*Task material*.
+--

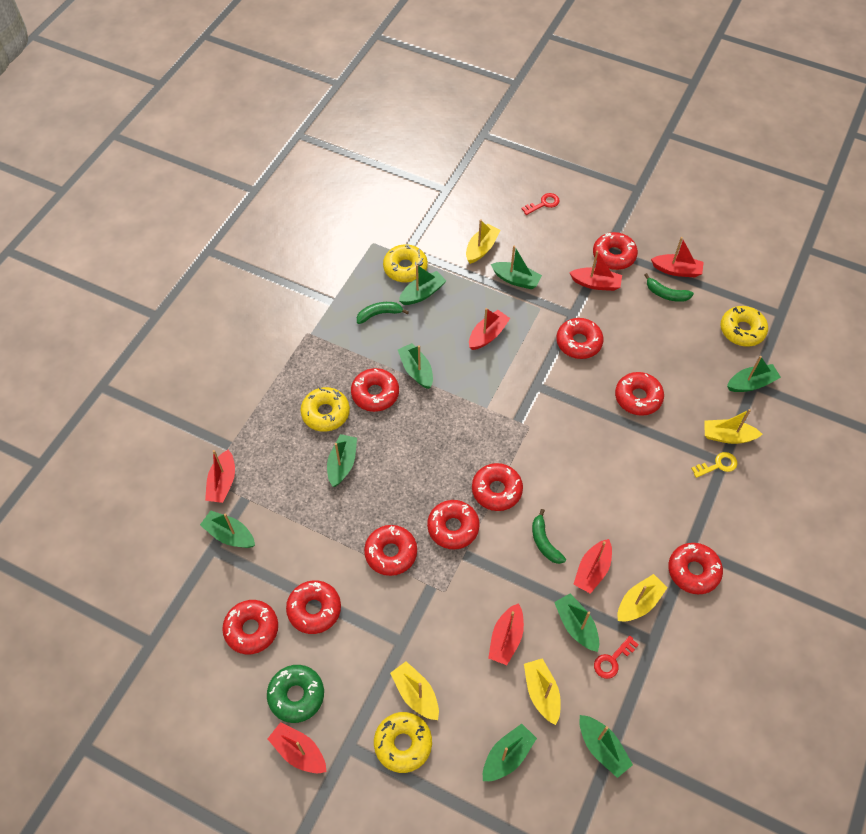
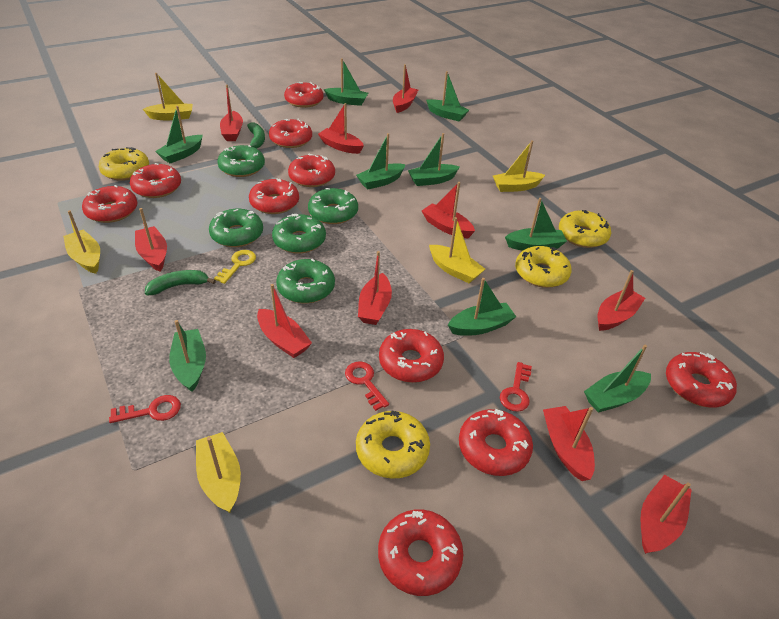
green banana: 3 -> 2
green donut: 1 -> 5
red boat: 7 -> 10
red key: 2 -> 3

+--

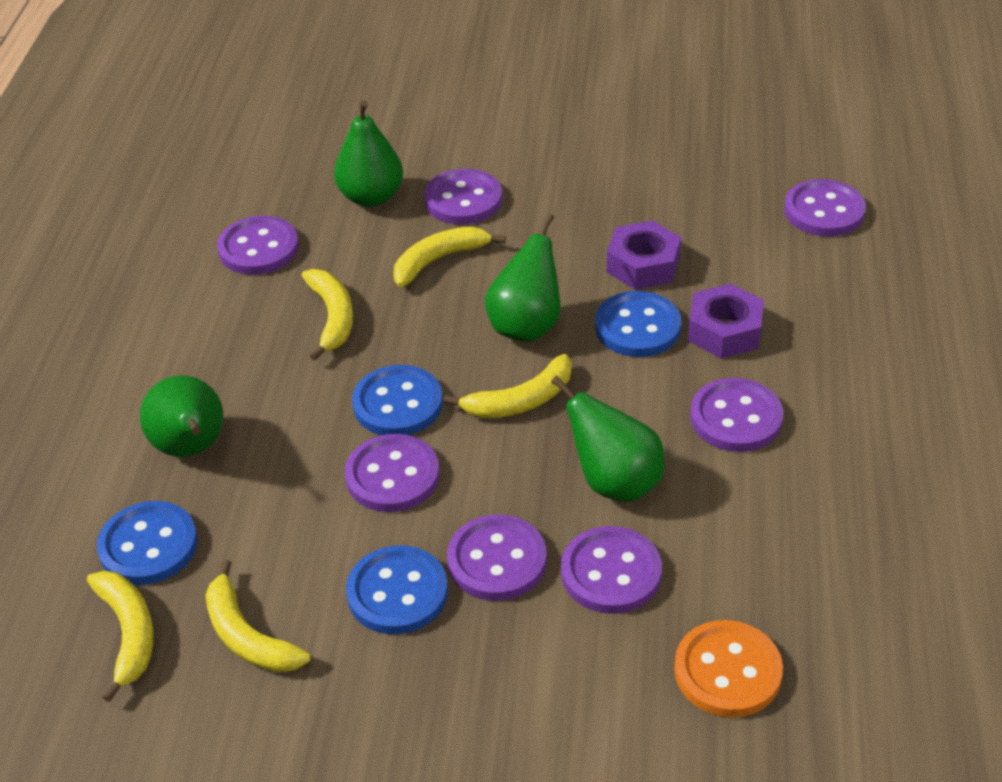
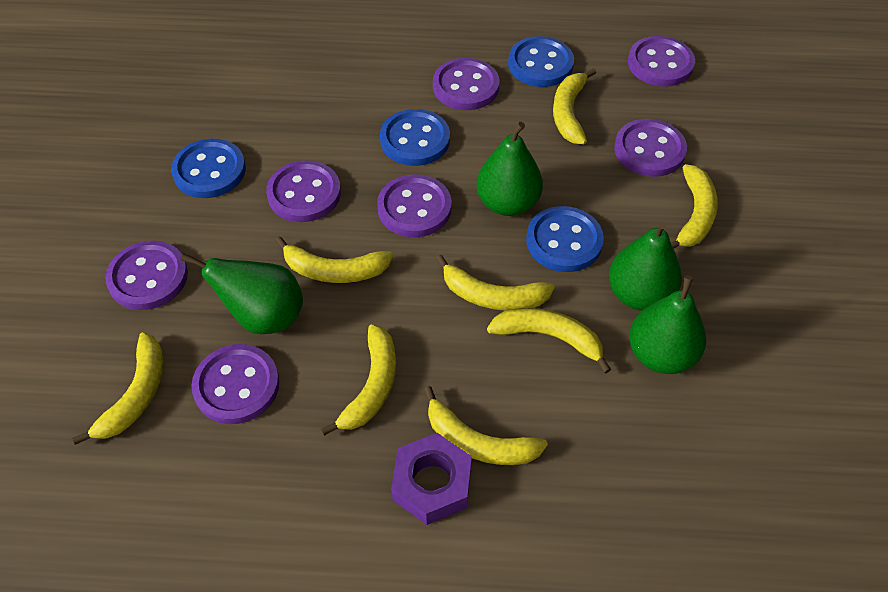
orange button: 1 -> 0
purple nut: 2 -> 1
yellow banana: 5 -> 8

+--

*Exercise*. Reproduce only the lines above spanning from the line containing "green banana: 3 -> 2" through the line containing "red key: 2 -> 3", word for word.

*Task response*.
green banana: 3 -> 2
green donut: 1 -> 5
red boat: 7 -> 10
red key: 2 -> 3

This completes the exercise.